[[ TASK INPUTS open ]]
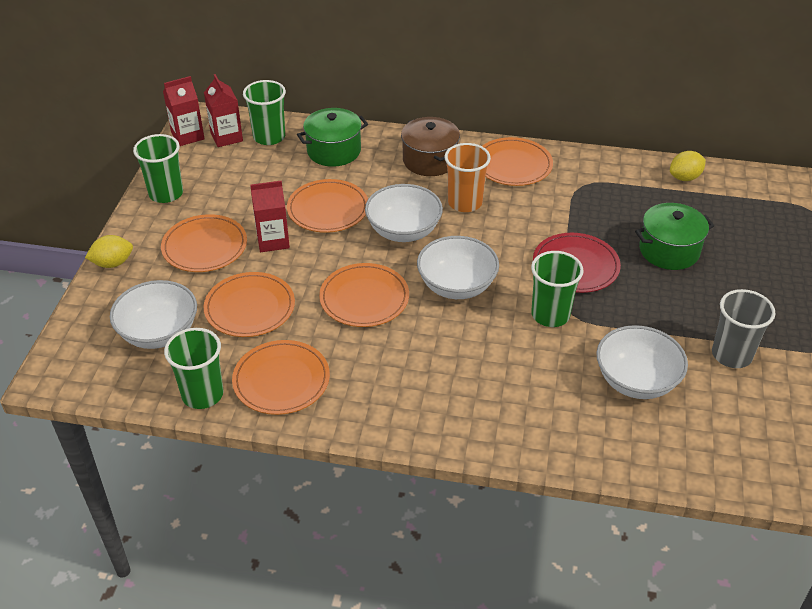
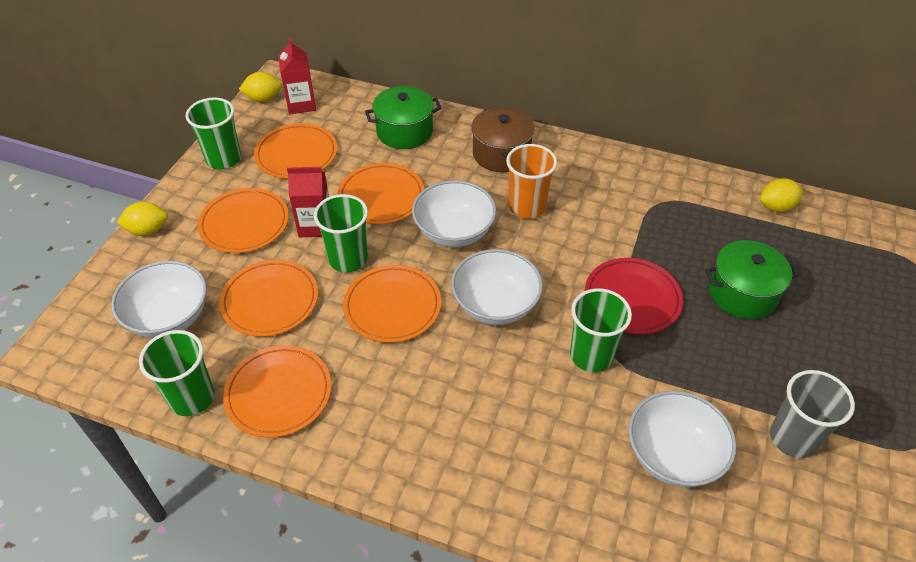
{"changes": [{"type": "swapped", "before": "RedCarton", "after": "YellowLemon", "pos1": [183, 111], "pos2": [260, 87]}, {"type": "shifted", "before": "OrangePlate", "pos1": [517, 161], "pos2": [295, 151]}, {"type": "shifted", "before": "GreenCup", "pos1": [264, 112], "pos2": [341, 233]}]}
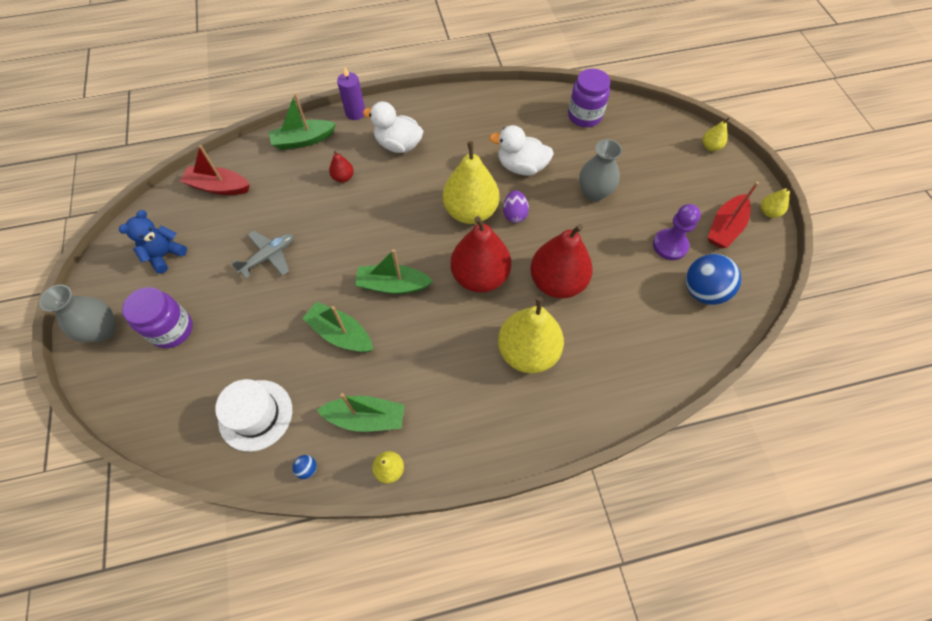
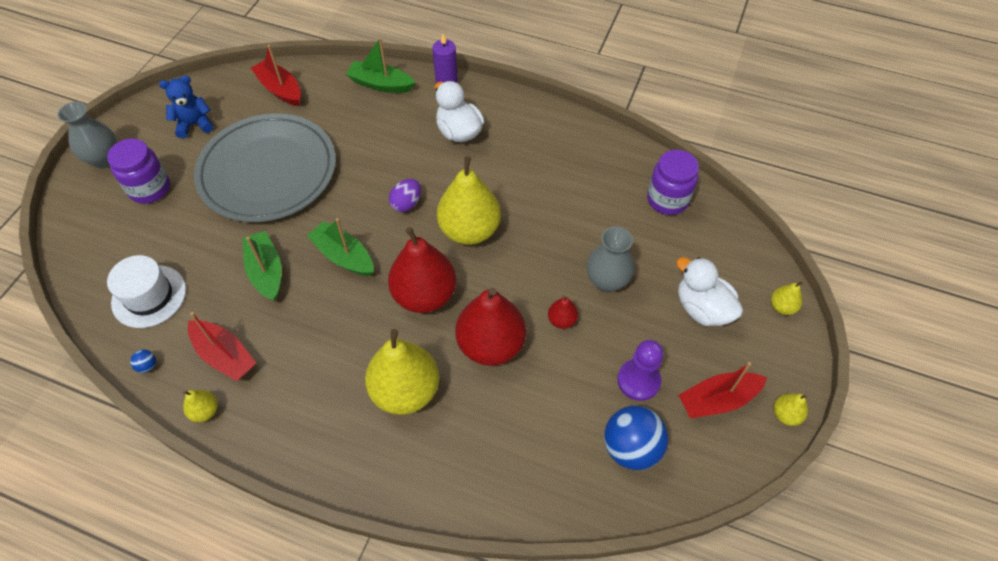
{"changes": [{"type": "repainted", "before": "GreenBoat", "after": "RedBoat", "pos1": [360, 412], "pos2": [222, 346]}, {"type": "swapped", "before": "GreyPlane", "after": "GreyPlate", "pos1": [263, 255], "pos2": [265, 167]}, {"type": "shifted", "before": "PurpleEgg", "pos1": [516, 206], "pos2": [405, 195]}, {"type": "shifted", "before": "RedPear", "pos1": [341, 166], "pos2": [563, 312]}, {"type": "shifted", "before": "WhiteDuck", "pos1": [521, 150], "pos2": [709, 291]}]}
[[ TASK INPUTS closed ]]
[[ TASK INPUTS open ]]
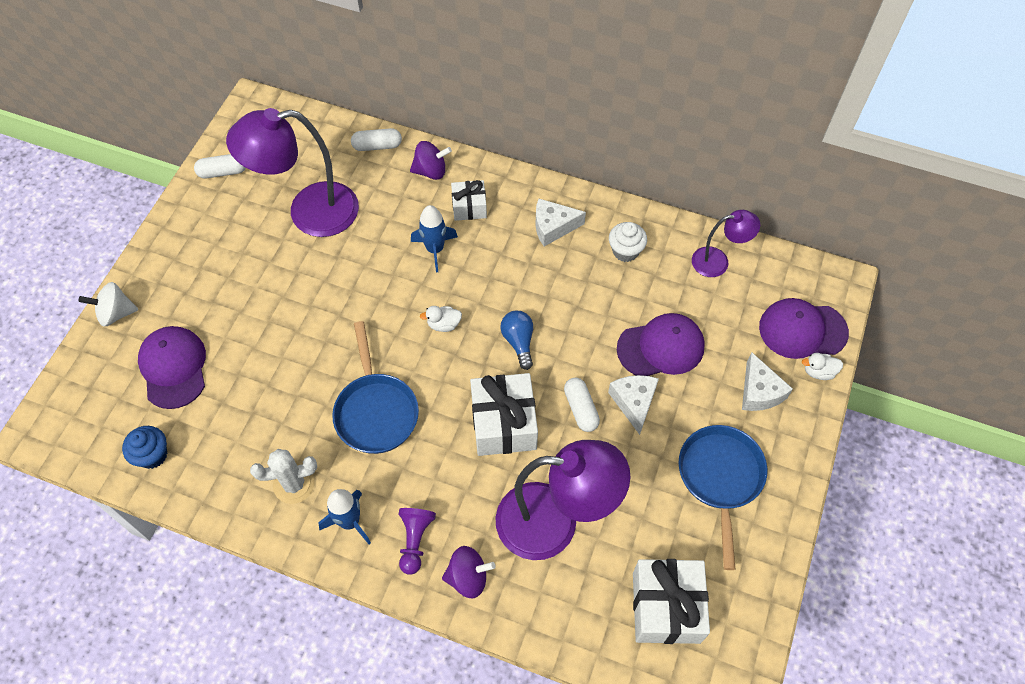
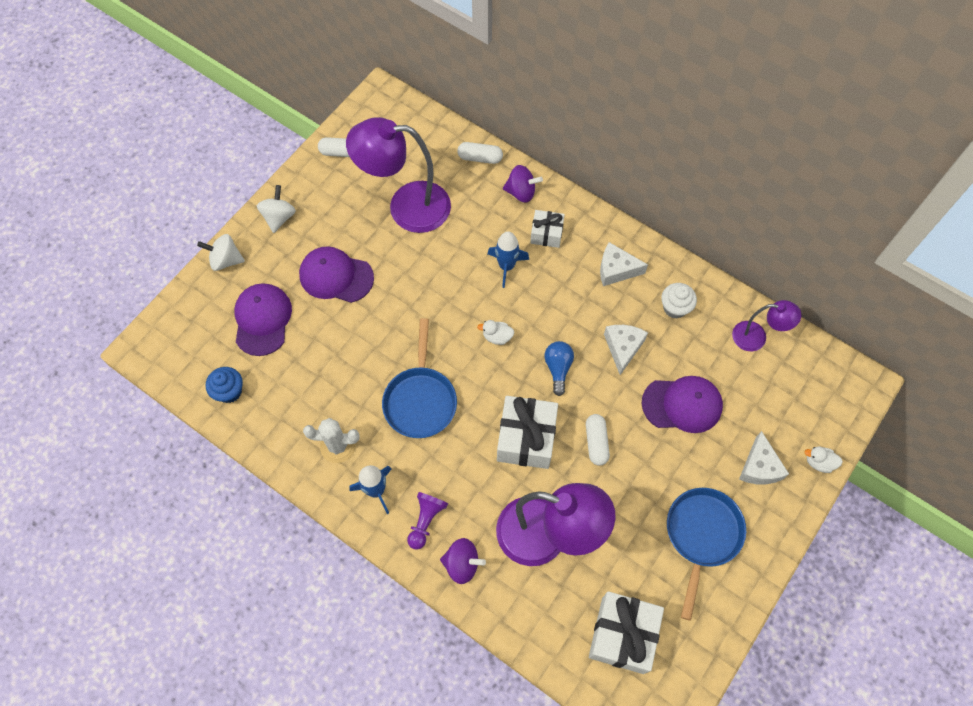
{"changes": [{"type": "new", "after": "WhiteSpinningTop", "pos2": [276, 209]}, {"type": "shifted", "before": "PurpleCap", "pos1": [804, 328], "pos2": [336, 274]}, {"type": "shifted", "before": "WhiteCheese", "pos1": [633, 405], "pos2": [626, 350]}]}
[[ TASK INPUTS closed ]]
[[ TASK INPUTS open ]]
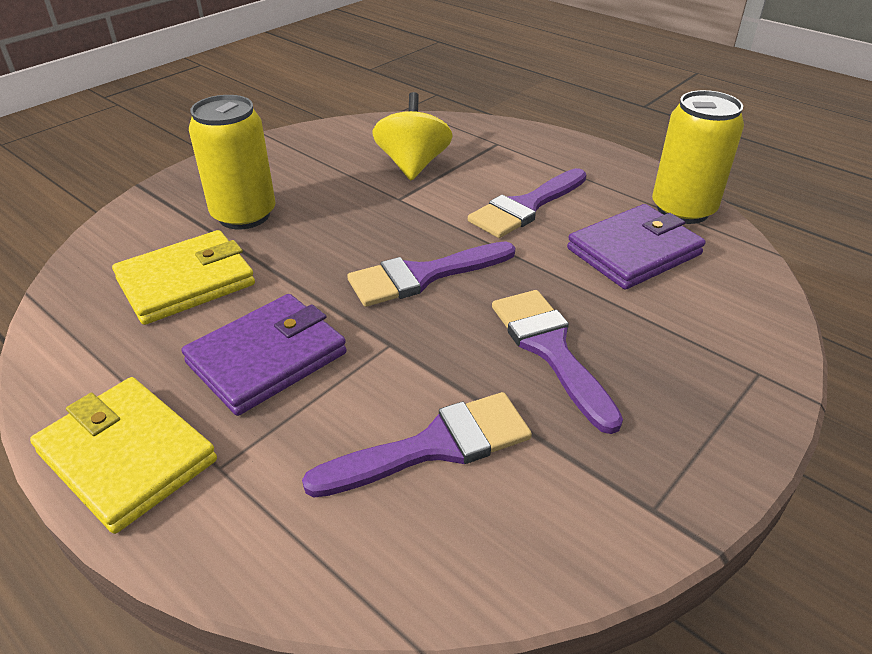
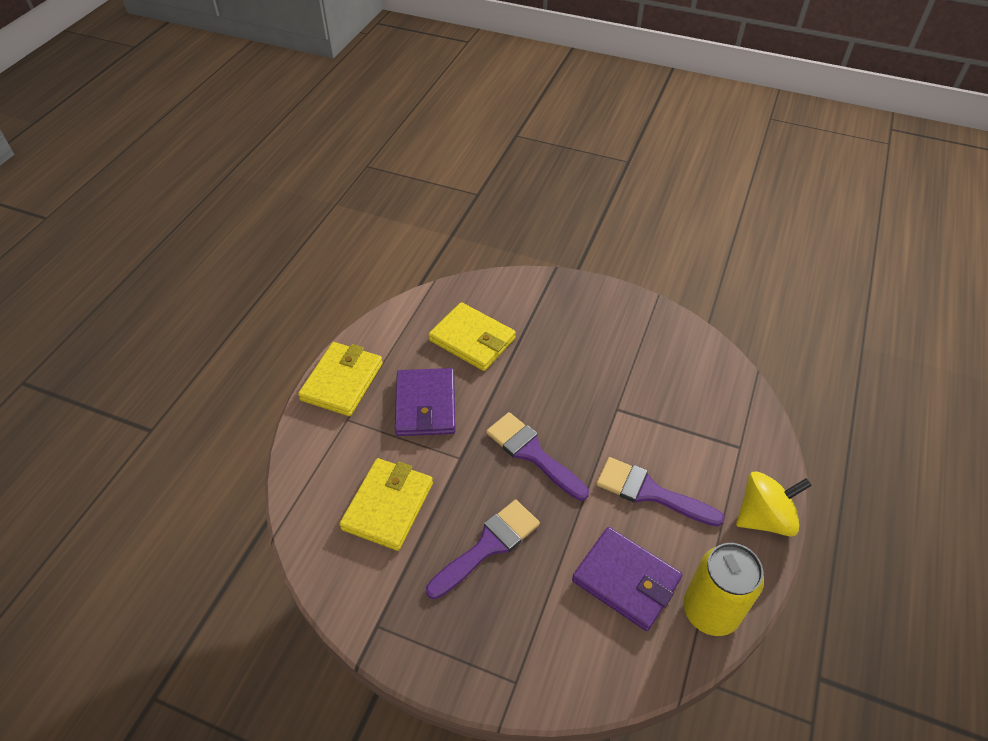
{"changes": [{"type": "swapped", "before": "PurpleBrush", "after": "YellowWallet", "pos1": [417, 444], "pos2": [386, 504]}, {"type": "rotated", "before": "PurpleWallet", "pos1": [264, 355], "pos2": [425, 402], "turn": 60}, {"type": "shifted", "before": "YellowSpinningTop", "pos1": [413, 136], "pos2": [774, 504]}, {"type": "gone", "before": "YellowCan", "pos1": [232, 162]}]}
[[ TASK INPUTS closed ]]
■ PROBLEM REQUIREMENTS
Go through the listing, find each line with the word "swapped", and copy it.

■ EXERCISE RESPONSE
{"changes": [{"type": "swapped", "before": "RedCarton", "after": "YellowLemon", "pos1": [183, 111], "pos2": [260, 87]}, {"type": "shifted", "before": "OrangePlate", "pos1": [517, 161], "pos2": [295, 151]}, {"type": "shifted", "before": "GreenCup", "pos1": [264, 112], "pos2": [341, 233]}]}
{"changes": [{"type": "repainted", "before": "GreenBoat", "after": "RedBoat", "pos1": [360, 412], "pos2": [222, 346]}, {"type": "swapped", "before": "GreyPlane", "after": "GreyPlate", "pos1": [263, 255], "pos2": [265, 167]}, {"type": "shifted", "before": "PurpleEgg", "pos1": [516, 206], "pos2": [405, 195]}, {"type": "shifted", "before": "RedPear", "pos1": [341, 166], "pos2": [563, 312]}, {"type": "shifted", "before": "WhiteDuck", "pos1": [521, 150], "pos2": [709, 291]}]}
{"changes": [{"type": "swapped", "before": "PurpleBrush", "after": "YellowWallet", "pos1": [417, 444], "pos2": [386, 504]}, {"type": "rotated", "before": "PurpleWallet", "pos1": [264, 355], "pos2": [425, 402], "turn": 60}, {"type": "shifted", "before": "YellowSpinningTop", "pos1": [413, 136], "pos2": [774, 504]}, {"type": "gone", "before": "YellowCan", "pos1": [232, 162]}]}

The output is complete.